(Collected data entries)

——————————

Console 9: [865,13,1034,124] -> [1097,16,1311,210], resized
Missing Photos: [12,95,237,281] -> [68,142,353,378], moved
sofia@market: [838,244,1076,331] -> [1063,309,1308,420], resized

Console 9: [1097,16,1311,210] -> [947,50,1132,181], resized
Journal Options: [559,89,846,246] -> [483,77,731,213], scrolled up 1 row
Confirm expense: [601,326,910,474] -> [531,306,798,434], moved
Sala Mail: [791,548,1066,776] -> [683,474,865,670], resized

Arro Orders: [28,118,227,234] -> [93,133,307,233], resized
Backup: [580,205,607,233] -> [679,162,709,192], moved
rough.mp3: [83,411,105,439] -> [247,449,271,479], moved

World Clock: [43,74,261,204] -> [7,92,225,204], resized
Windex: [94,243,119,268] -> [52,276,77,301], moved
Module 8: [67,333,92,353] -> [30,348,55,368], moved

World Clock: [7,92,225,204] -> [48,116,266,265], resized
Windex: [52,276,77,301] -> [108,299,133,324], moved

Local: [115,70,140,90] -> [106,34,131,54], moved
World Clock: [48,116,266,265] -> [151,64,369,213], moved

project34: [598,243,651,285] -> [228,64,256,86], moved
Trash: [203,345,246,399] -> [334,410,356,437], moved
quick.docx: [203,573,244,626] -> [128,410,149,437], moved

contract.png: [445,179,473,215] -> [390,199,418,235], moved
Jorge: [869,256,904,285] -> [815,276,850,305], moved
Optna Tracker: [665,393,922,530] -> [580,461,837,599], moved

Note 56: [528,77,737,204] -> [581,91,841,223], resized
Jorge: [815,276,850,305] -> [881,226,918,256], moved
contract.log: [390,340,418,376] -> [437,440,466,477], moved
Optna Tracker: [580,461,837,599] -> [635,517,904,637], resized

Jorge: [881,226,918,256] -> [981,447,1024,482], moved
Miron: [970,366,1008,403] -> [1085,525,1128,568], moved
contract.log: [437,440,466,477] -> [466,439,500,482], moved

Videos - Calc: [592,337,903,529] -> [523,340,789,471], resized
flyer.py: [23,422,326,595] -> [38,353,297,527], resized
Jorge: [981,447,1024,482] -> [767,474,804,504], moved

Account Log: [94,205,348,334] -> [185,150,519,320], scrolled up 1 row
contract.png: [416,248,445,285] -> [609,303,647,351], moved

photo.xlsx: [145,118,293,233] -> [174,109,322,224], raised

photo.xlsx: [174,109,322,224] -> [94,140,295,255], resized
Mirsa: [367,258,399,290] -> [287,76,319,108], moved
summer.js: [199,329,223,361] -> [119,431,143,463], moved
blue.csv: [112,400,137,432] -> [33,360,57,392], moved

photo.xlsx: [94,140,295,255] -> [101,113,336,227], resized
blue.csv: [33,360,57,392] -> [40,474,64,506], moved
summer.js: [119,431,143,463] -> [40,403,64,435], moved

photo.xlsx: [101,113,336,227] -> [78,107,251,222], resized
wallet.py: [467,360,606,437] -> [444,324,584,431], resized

——————————

State how many lines of the entries contain the word "Jorge". Nothing besides the number belongs in the reply.

### [EXERCISE ANSWER]
4